Task instructions | Each entry should be transcribed exactly as written, and any picture left out.

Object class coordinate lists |
>>>
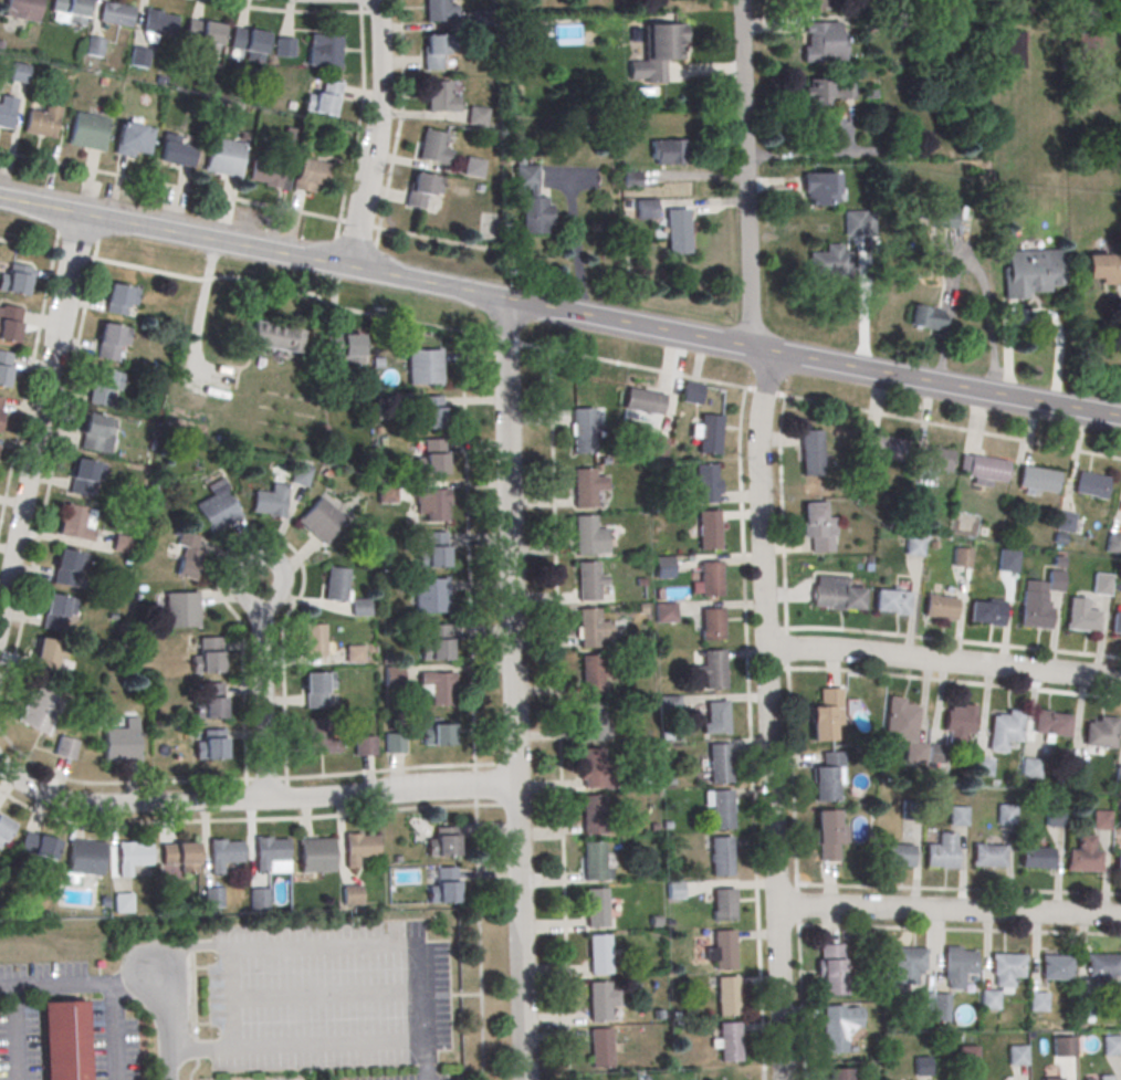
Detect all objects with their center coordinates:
building: (815, 4)
road: (360, 6)
building: (28, 7)
building: (72, 10)
road: (282, 10)
building: (439, 11)
building: (116, 14)
building: (479, 18)
road: (820, 19)
building: (159, 24)
building: (907, 26)
building: (205, 35)
building: (250, 43)
building: (825, 43)
building: (1088, 44)
building: (95, 47)
building: (284, 47)
building: (1014, 49)
building: (323, 50)
building: (436, 50)
building: (658, 51)
building: (141, 57)
road: (704, 69)
building: (18, 73)
building: (828, 93)
building: (440, 97)
building: (324, 99)
building: (7, 112)
road: (399, 115)
building: (477, 116)
road: (359, 117)
building: (42, 120)
building: (88, 132)
road: (377, 134)
building: (289, 138)
building: (133, 141)
building: (433, 148)
building: (176, 152)
building: (670, 153)
road: (821, 154)
building: (224, 156)
building: (473, 168)
building: (270, 175)
building: (309, 175)
road: (693, 177)
building: (632, 180)
road: (775, 184)
building: (821, 189)
building: (422, 190)
road: (249, 202)
building: (533, 202)
road: (701, 203)
building: (645, 209)
building: (945, 218)
building: (859, 224)
building: (678, 232)
road: (575, 233)
building: (831, 263)
building: (1104, 270)
building: (1033, 273)
building: (15, 280)
road: (333, 298)
building: (119, 300)
road: (864, 302)
road: (951, 306)
road: (560, 309)
road: (1015, 310)
building: (926, 318)
road: (1035, 319)
building: (9, 323)
road: (197, 325)
building: (274, 338)
building: (111, 342)
building: (344, 348)
road: (558, 352)
building: (5, 368)
building: (425, 368)
building: (103, 387)
road: (27, 389)
building: (692, 394)
building: (645, 402)
building: (1, 404)
building: (430, 413)
road: (42, 415)
building: (96, 432)
building: (583, 432)
building: (709, 435)
building: (657, 446)
building: (882, 448)
building: (811, 454)
building: (432, 458)
building: (932, 459)
building: (987, 470)
road: (51, 473)
building: (301, 476)
building: (84, 478)
building: (1038, 481)
building: (706, 485)
building: (1094, 486)
building: (584, 489)
building: (387, 494)
building: (271, 502)
road: (781, 503)
building: (434, 504)
building: (218, 508)
building: (321, 521)
building: (75, 522)
building: (1065, 523)
building: (819, 526)
building: (709, 531)
road: (762, 535)
building: (585, 537)
building: (123, 543)
building: (1114, 545)
building: (914, 547)
building: (434, 552)
building: (188, 557)
building: (962, 558)
building: (1007, 563)
building: (67, 568)
building: (664, 568)
building: (711, 578)
building: (588, 582)
building: (1055, 582)
building: (336, 585)
building: (1102, 585)
building: (837, 595)
building: (432, 596)
building: (891, 602)
building: (361, 608)
building: (941, 608)
building: (58, 611)
building: (181, 611)
building: (666, 614)
building: (986, 614)
building: (1082, 617)
building: (1035, 618)
building: (1116, 624)
building: (713, 625)
building: (591, 629)
road: (933, 640)
building: (314, 641)
building: (437, 645)
building: (45, 654)
building: (355, 655)
building: (208, 658)
road: (944, 661)
building: (715, 670)
building: (394, 676)
building: (593, 676)
road: (954, 682)
road: (263, 688)
building: (439, 688)
road: (513, 688)
building: (315, 692)
building: (210, 704)
road: (472, 706)
building: (669, 707)
building: (40, 709)
road: (559, 715)
building: (827, 716)
building: (717, 720)
building: (901, 722)
building: (595, 723)
building: (959, 724)
building: (1051, 725)
building: (437, 731)
building: (1005, 732)
road: (751, 733)
building: (1102, 735)
building: (321, 739)
building: (395, 744)
building: (121, 745)
building: (66, 747)
building: (211, 747)
building: (365, 747)
building: (915, 754)
building: (935, 756)
building: (720, 764)
building: (593, 767)
building: (982, 768)
building: (1030, 770)
road: (792, 777)
building: (1118, 777)
building: (829, 778)
road: (227, 780)
road: (252, 799)
building: (722, 812)
building: (1007, 815)
building: (594, 816)
building: (958, 817)
building: (1054, 818)
road: (233, 820)
building: (1101, 821)
building: (5, 829)
building: (829, 831)
building: (443, 842)
building: (38, 846)
building: (358, 849)
building: (269, 853)
building: (223, 855)
building: (85, 856)
building: (899, 856)
building: (132, 857)
building: (180, 857)
building: (316, 857)
building: (722, 857)
building: (941, 857)
building: (989, 857)
building: (1085, 857)
building: (1036, 858)
building: (595, 862)
building: (1119, 863)
building: (444, 885)
building: (676, 892)
building: (213, 896)
building: (258, 897)
building: (123, 902)
road: (798, 904)
building: (725, 906)
building: (598, 909)
road: (949, 909)
building: (726, 951)
building: (600, 955)
building: (909, 960)
building: (959, 963)
building: (1007, 967)
building: (1103, 967)
building: (831, 968)
building: (1056, 968)
road: (426, 981)
road: (80, 984)
road: (327, 996)
road: (228, 998)
building: (729, 998)
building: (921, 1001)
building: (989, 1001)
building: (603, 1002)
building: (1038, 1004)
building: (1085, 1006)
building: (941, 1009)
road: (176, 1024)
building: (841, 1026)
road: (114, 1030)
road: (17, 1034)
building: (65, 1038)
building: (731, 1043)
building: (1112, 1047)
building: (1063, 1048)
building: (601, 1050)
building: (1016, 1056)
building: (969, 1057)
road: (429, 1058)
building: (839, 1073)
building: (1105, 1077)
building: (1055, 1079)

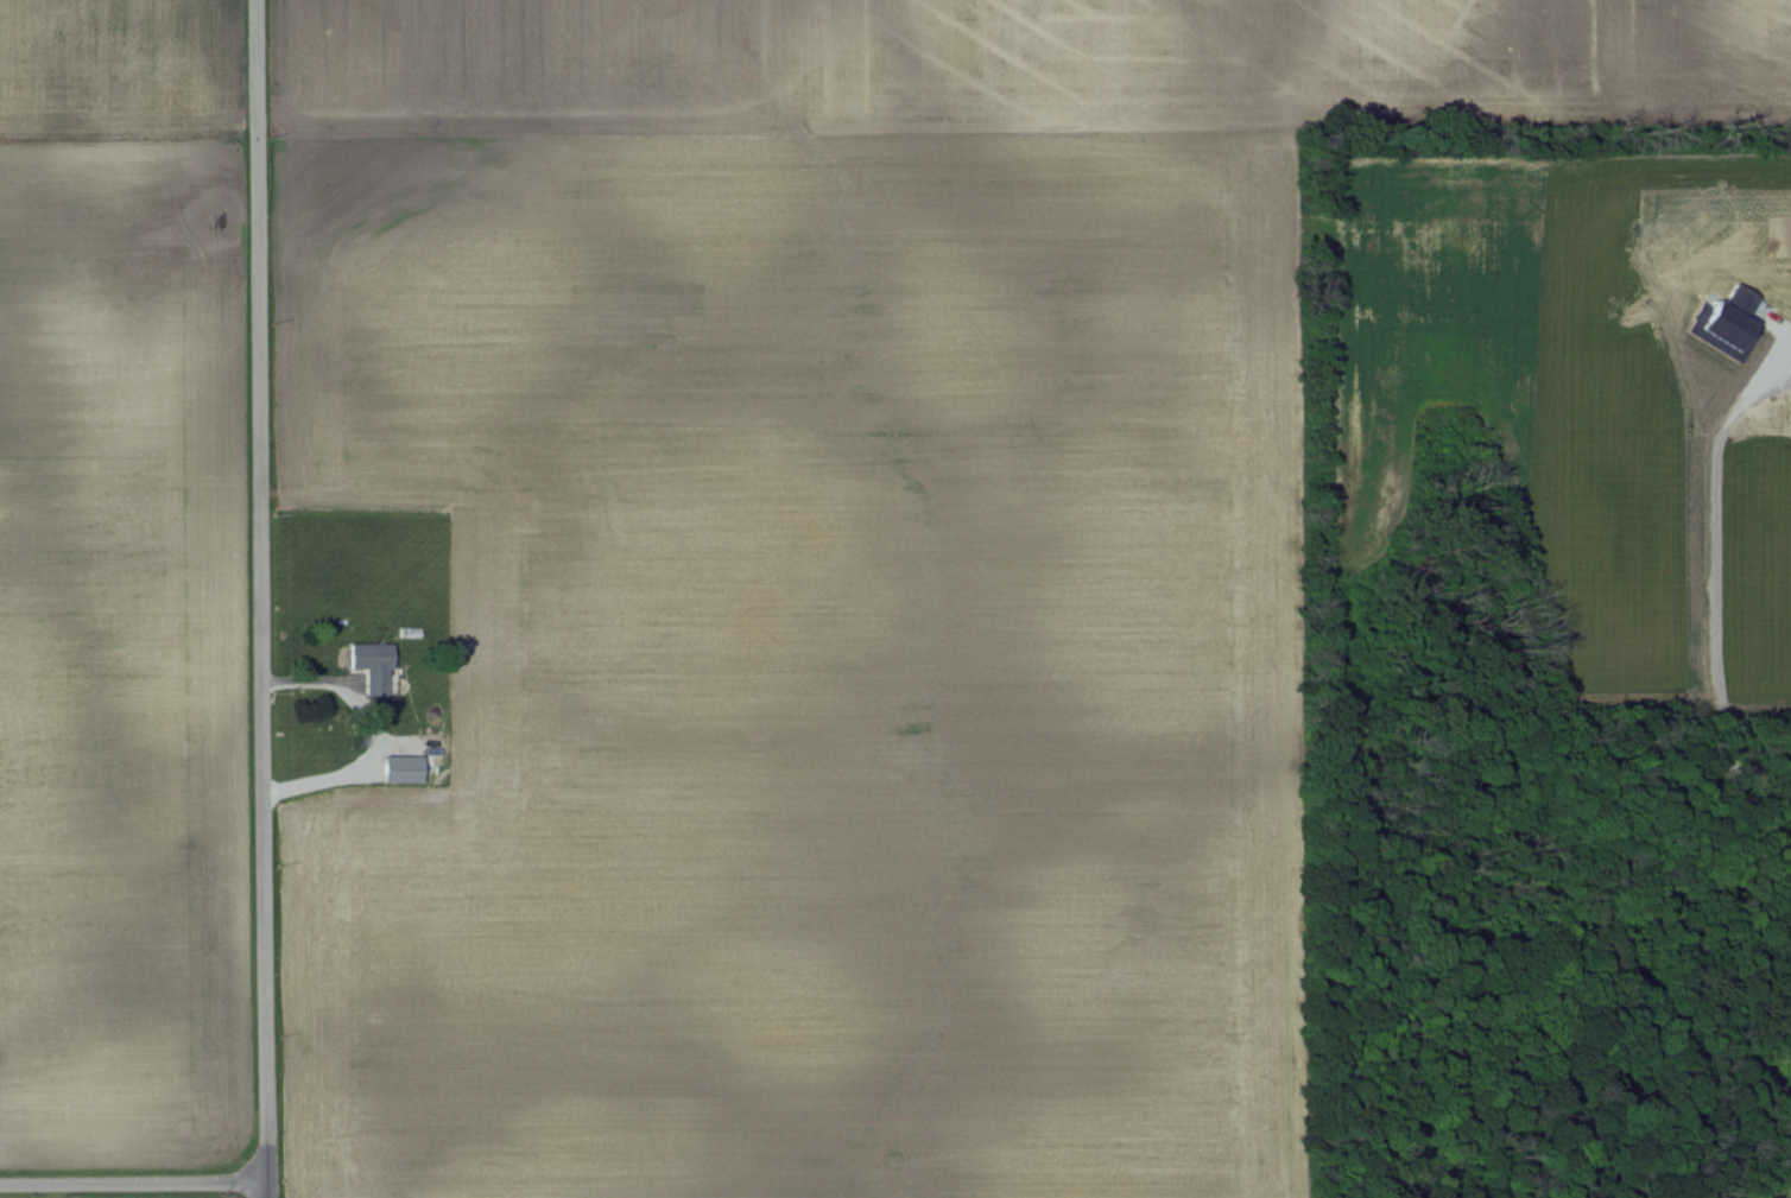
<<<
Written answer |
Detect all objects with their center coordinates:
building: (815, 4)
road: (360, 6)
building: (28, 7)
building: (72, 10)
road: (282, 10)
building: (439, 11)
building: (116, 14)
building: (479, 18)
road: (820, 19)
building: (159, 24)
building: (907, 26)
building: (205, 35)
building: (250, 43)
building: (825, 43)
building: (1088, 44)
building: (95, 47)
building: (284, 47)
building: (1014, 49)
building: (323, 50)
building: (436, 50)
building: (658, 51)
building: (141, 57)
road: (704, 69)
building: (18, 73)
building: (828, 93)
building: (440, 97)
building: (324, 99)
building: (7, 112)
road: (399, 115)
building: (477, 116)
road: (359, 117)
building: (42, 120)
building: (88, 132)
road: (377, 134)
building: (289, 138)
building: (133, 141)
building: (433, 148)
building: (176, 152)
building: (670, 153)
road: (821, 154)
building: (224, 156)
building: (473, 168)
building: (270, 175)
building: (309, 175)
road: (693, 177)
building: (632, 180)
road: (775, 184)
building: (821, 189)
building: (422, 190)
road: (249, 202)
building: (533, 202)
road: (701, 203)
building: (645, 209)
building: (945, 218)
building: (859, 224)
building: (678, 232)
road: (575, 233)
building: (831, 263)
building: (1104, 270)
building: (1033, 273)
building: (15, 280)
road: (333, 298)
building: (119, 300)
road: (864, 302)
road: (951, 306)
road: (560, 309)
road: (1015, 310)
building: (926, 318)
road: (1035, 319)
building: (9, 323)
road: (197, 325)
building: (274, 338)
building: (111, 342)
building: (344, 348)
road: (558, 352)
building: (5, 368)
building: (425, 368)
building: (103, 387)
road: (27, 389)
building: (692, 394)
building: (645, 402)
building: (1, 404)
building: (430, 413)
road: (42, 415)
building: (96, 432)
building: (583, 432)
building: (709, 435)
building: (657, 446)
building: (882, 448)
building: (811, 454)
building: (432, 458)
building: (932, 459)
building: (987, 470)
road: (51, 473)
building: (301, 476)
building: (84, 478)
building: (1038, 481)
building: (706, 485)
building: (1094, 486)
building: (584, 489)
building: (387, 494)
building: (271, 502)
road: (781, 503)
building: (434, 504)
building: (218, 508)
building: (321, 521)
building: (75, 522)
building: (1065, 523)
building: (819, 526)
building: (709, 531)
road: (762, 535)
building: (585, 537)
building: (123, 543)
building: (1114, 545)
building: (914, 547)
building: (434, 552)
building: (188, 557)
building: (962, 558)
building: (1007, 563)
building: (67, 568)
building: (664, 568)
building: (711, 578)
building: (588, 582)
building: (1055, 582)
building: (336, 585)
building: (1102, 585)
building: (837, 595)
building: (432, 596)
building: (891, 602)
building: (361, 608)
building: (941, 608)
building: (58, 611)
building: (181, 611)
building: (666, 614)
building: (986, 614)
building: (1082, 617)
building: (1035, 618)
building: (1116, 624)
building: (713, 625)
building: (591, 629)
road: (933, 640)
building: (314, 641)
building: (437, 645)
building: (45, 654)
building: (355, 655)
building: (208, 658)
road: (944, 661)
building: (715, 670)
building: (394, 676)
building: (593, 676)
road: (954, 682)
road: (263, 688)
building: (439, 688)
road: (513, 688)
building: (315, 692)
building: (210, 704)
road: (472, 706)
building: (669, 707)
building: (40, 709)
road: (559, 715)
building: (827, 716)
building: (717, 720)
building: (901, 722)
building: (595, 723)
building: (959, 724)
building: (1051, 725)
building: (437, 731)
building: (1005, 732)
road: (751, 733)
building: (1102, 735)
building: (321, 739)
building: (395, 744)
building: (121, 745)
building: (66, 747)
building: (211, 747)
building: (365, 747)
building: (915, 754)
building: (935, 756)
building: (720, 764)
building: (593, 767)
building: (982, 768)
building: (1030, 770)
road: (792, 777)
building: (1118, 777)
building: (829, 778)
road: (227, 780)
road: (252, 799)
building: (722, 812)
building: (1007, 815)
building: (594, 816)
building: (958, 817)
building: (1054, 818)
road: (233, 820)
building: (1101, 821)
building: (5, 829)
building: (829, 831)
building: (443, 842)
building: (38, 846)
building: (358, 849)
building: (269, 853)
building: (223, 855)
building: (85, 856)
building: (899, 856)
building: (132, 857)
building: (180, 857)
building: (316, 857)
building: (722, 857)
building: (941, 857)
building: (989, 857)
building: (1085, 857)
building: (1036, 858)
building: (595, 862)
building: (1119, 863)
building: (444, 885)
building: (676, 892)
building: (213, 896)
building: (258, 897)
building: (123, 902)
road: (798, 904)
building: (725, 906)
building: (598, 909)
road: (949, 909)
building: (726, 951)
building: (600, 955)
building: (909, 960)
building: (959, 963)
building: (1007, 967)
building: (1103, 967)
building: (831, 968)
building: (1056, 968)
road: (426, 981)
road: (80, 984)
road: (327, 996)
road: (228, 998)
building: (729, 998)
building: (921, 1001)
building: (989, 1001)
building: (603, 1002)
building: (1038, 1004)
building: (1085, 1006)
building: (941, 1009)
road: (176, 1024)
building: (841, 1026)
road: (114, 1030)
road: (17, 1034)
building: (65, 1038)
building: (731, 1043)
building: (1112, 1047)
building: (1063, 1048)
building: (601, 1050)
building: (1016, 1056)
building: (969, 1057)
road: (429, 1058)
building: (839, 1073)
building: (1105, 1077)
building: (1055, 1079)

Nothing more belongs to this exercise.